** Opening Supplied material block **

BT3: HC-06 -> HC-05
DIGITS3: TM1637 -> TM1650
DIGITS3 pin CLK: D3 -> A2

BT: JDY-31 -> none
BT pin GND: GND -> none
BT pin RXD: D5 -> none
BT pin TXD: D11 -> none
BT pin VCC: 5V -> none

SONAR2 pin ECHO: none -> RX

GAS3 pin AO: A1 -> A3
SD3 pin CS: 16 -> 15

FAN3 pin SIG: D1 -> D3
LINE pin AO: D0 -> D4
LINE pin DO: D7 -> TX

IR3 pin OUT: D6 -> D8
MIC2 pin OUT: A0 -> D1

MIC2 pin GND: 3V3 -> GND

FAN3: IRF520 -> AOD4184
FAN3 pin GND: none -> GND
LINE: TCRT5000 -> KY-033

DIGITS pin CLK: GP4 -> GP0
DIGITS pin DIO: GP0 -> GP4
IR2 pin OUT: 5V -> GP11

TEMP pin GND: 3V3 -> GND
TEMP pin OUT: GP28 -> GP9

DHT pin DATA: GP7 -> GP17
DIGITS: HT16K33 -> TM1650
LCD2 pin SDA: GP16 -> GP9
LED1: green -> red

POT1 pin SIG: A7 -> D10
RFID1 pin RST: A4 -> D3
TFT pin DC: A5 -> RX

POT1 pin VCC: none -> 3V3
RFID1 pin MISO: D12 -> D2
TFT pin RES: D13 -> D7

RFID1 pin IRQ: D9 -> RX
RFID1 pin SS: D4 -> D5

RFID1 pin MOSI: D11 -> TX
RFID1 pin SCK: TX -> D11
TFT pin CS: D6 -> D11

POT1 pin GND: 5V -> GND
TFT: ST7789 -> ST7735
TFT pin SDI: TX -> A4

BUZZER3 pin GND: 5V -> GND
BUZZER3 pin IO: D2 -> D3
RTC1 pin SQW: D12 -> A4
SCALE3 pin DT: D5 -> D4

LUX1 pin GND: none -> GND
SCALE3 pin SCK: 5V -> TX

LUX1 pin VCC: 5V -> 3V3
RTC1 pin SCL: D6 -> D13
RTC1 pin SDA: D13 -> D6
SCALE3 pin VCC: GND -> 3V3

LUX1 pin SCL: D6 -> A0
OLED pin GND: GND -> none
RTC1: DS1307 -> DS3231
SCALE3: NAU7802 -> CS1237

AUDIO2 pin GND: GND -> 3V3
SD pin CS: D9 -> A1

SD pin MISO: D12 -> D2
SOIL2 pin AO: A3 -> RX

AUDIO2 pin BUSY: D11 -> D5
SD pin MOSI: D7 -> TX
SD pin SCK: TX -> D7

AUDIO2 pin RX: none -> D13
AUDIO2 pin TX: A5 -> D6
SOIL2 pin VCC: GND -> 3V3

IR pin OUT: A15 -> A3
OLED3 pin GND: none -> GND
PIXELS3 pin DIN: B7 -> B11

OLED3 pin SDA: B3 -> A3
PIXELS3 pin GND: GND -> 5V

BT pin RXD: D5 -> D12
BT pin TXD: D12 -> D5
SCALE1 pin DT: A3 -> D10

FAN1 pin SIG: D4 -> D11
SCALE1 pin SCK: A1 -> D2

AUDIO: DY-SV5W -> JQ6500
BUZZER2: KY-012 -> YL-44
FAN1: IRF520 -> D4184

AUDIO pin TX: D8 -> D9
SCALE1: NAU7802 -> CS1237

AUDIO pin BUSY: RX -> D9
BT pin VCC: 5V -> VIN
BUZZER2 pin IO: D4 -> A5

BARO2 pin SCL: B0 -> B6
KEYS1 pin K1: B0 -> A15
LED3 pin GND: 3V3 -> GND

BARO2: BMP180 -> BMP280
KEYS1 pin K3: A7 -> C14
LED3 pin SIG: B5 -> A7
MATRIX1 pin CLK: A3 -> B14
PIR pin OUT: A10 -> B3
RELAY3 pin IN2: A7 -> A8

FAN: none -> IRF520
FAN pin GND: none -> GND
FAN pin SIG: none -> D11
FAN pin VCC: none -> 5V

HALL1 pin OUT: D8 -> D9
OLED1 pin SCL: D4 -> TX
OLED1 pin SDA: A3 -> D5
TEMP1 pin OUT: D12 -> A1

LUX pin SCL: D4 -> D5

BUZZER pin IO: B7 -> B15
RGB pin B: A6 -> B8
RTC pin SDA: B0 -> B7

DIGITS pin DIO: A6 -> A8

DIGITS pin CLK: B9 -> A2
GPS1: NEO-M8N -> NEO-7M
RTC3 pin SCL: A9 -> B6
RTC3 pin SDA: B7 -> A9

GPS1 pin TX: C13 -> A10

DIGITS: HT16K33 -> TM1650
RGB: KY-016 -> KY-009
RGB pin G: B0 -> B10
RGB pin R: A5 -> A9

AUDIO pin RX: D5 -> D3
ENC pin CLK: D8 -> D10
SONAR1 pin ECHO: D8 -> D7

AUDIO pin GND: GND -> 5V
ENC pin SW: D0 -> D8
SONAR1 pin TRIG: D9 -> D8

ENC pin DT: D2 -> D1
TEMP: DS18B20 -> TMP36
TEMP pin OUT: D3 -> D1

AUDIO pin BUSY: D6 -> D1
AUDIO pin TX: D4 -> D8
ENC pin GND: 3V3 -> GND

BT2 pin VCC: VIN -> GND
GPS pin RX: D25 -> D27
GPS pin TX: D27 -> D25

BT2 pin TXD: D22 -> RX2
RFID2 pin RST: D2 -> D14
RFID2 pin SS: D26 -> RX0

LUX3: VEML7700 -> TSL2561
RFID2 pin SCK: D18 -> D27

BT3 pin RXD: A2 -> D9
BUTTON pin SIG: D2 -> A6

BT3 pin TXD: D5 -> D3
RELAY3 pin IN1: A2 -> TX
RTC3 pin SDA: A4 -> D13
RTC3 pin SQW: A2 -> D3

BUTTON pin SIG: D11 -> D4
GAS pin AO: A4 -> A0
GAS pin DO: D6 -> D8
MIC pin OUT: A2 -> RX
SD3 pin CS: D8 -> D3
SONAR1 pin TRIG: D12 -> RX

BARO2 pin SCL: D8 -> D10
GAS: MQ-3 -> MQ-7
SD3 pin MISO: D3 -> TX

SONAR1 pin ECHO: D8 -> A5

** Closing Supplied material block **

### Problem requirements
For every record above, print an exact copy.

### Your response
BT3: HC-06 -> HC-05
DIGITS3: TM1637 -> TM1650
DIGITS3 pin CLK: D3 -> A2

BT: JDY-31 -> none
BT pin GND: GND -> none
BT pin RXD: D5 -> none
BT pin TXD: D11 -> none
BT pin VCC: 5V -> none

SONAR2 pin ECHO: none -> RX

GAS3 pin AO: A1 -> A3
SD3 pin CS: 16 -> 15

FAN3 pin SIG: D1 -> D3
LINE pin AO: D0 -> D4
LINE pin DO: D7 -> TX

IR3 pin OUT: D6 -> D8
MIC2 pin OUT: A0 -> D1

MIC2 pin GND: 3V3 -> GND

FAN3: IRF520 -> AOD4184
FAN3 pin GND: none -> GND
LINE: TCRT5000 -> KY-033

DIGITS pin CLK: GP4 -> GP0
DIGITS pin DIO: GP0 -> GP4
IR2 pin OUT: 5V -> GP11

TEMP pin GND: 3V3 -> GND
TEMP pin OUT: GP28 -> GP9

DHT pin DATA: GP7 -> GP17
DIGITS: HT16K33 -> TM1650
LCD2 pin SDA: GP16 -> GP9
LED1: green -> red

POT1 pin SIG: A7 -> D10
RFID1 pin RST: A4 -> D3
TFT pin DC: A5 -> RX

POT1 pin VCC: none -> 3V3
RFID1 pin MISO: D12 -> D2
TFT pin RES: D13 -> D7

RFID1 pin IRQ: D9 -> RX
RFID1 pin SS: D4 -> D5

RFID1 pin MOSI: D11 -> TX
RFID1 pin SCK: TX -> D11
TFT pin CS: D6 -> D11

POT1 pin GND: 5V -> GND
TFT: ST7789 -> ST7735
TFT pin SDI: TX -> A4

BUZZER3 pin GND: 5V -> GND
BUZZER3 pin IO: D2 -> D3
RTC1 pin SQW: D12 -> A4
SCALE3 pin DT: D5 -> D4

LUX1 pin GND: none -> GND
SCALE3 pin SCK: 5V -> TX

LUX1 pin VCC: 5V -> 3V3
RTC1 pin SCL: D6 -> D13
RTC1 pin SDA: D13 -> D6
SCALE3 pin VCC: GND -> 3V3

LUX1 pin SCL: D6 -> A0
OLED pin GND: GND -> none
RTC1: DS1307 -> DS3231
SCALE3: NAU7802 -> CS1237

AUDIO2 pin GND: GND -> 3V3
SD pin CS: D9 -> A1

SD pin MISO: D12 -> D2
SOIL2 pin AO: A3 -> RX

AUDIO2 pin BUSY: D11 -> D5
SD pin MOSI: D7 -> TX
SD pin SCK: TX -> D7

AUDIO2 pin RX: none -> D13
AUDIO2 pin TX: A5 -> D6
SOIL2 pin VCC: GND -> 3V3

IR pin OUT: A15 -> A3
OLED3 pin GND: none -> GND
PIXELS3 pin DIN: B7 -> B11

OLED3 pin SDA: B3 -> A3
PIXELS3 pin GND: GND -> 5V

BT pin RXD: D5 -> D12
BT pin TXD: D12 -> D5
SCALE1 pin DT: A3 -> D10

FAN1 pin SIG: D4 -> D11
SCALE1 pin SCK: A1 -> D2

AUDIO: DY-SV5W -> JQ6500
BUZZER2: KY-012 -> YL-44
FAN1: IRF520 -> D4184

AUDIO pin TX: D8 -> D9
SCALE1: NAU7802 -> CS1237

AUDIO pin BUSY: RX -> D9
BT pin VCC: 5V -> VIN
BUZZER2 pin IO: D4 -> A5

BARO2 pin SCL: B0 -> B6
KEYS1 pin K1: B0 -> A15
LED3 pin GND: 3V3 -> GND

BARO2: BMP180 -> BMP280
KEYS1 pin K3: A7 -> C14
LED3 pin SIG: B5 -> A7
MATRIX1 pin CLK: A3 -> B14
PIR pin OUT: A10 -> B3
RELAY3 pin IN2: A7 -> A8

FAN: none -> IRF520
FAN pin GND: none -> GND
FAN pin SIG: none -> D11
FAN pin VCC: none -> 5V

HALL1 pin OUT: D8 -> D9
OLED1 pin SCL: D4 -> TX
OLED1 pin SDA: A3 -> D5
TEMP1 pin OUT: D12 -> A1

LUX pin SCL: D4 -> D5

BUZZER pin IO: B7 -> B15
RGB pin B: A6 -> B8
RTC pin SDA: B0 -> B7

DIGITS pin DIO: A6 -> A8

DIGITS pin CLK: B9 -> A2
GPS1: NEO-M8N -> NEO-7M
RTC3 pin SCL: A9 -> B6
RTC3 pin SDA: B7 -> A9

GPS1 pin TX: C13 -> A10

DIGITS: HT16K33 -> TM1650
RGB: KY-016 -> KY-009
RGB pin G: B0 -> B10
RGB pin R: A5 -> A9

AUDIO pin RX: D5 -> D3
ENC pin CLK: D8 -> D10
SONAR1 pin ECHO: D8 -> D7

AUDIO pin GND: GND -> 5V
ENC pin SW: D0 -> D8
SONAR1 pin TRIG: D9 -> D8

ENC pin DT: D2 -> D1
TEMP: DS18B20 -> TMP36
TEMP pin OUT: D3 -> D1

AUDIO pin BUSY: D6 -> D1
AUDIO pin TX: D4 -> D8
ENC pin GND: 3V3 -> GND

BT2 pin VCC: VIN -> GND
GPS pin RX: D25 -> D27
GPS pin TX: D27 -> D25

BT2 pin TXD: D22 -> RX2
RFID2 pin RST: D2 -> D14
RFID2 pin SS: D26 -> RX0

LUX3: VEML7700 -> TSL2561
RFID2 pin SCK: D18 -> D27

BT3 pin RXD: A2 -> D9
BUTTON pin SIG: D2 -> A6

BT3 pin TXD: D5 -> D3
RELAY3 pin IN1: A2 -> TX
RTC3 pin SDA: A4 -> D13
RTC3 pin SQW: A2 -> D3

BUTTON pin SIG: D11 -> D4
GAS pin AO: A4 -> A0
GAS pin DO: D6 -> D8
MIC pin OUT: A2 -> RX
SD3 pin CS: D8 -> D3
SONAR1 pin TRIG: D12 -> RX

BARO2 pin SCL: D8 -> D10
GAS: MQ-3 -> MQ-7
SD3 pin MISO: D3 -> TX

SONAR1 pin ECHO: D8 -> A5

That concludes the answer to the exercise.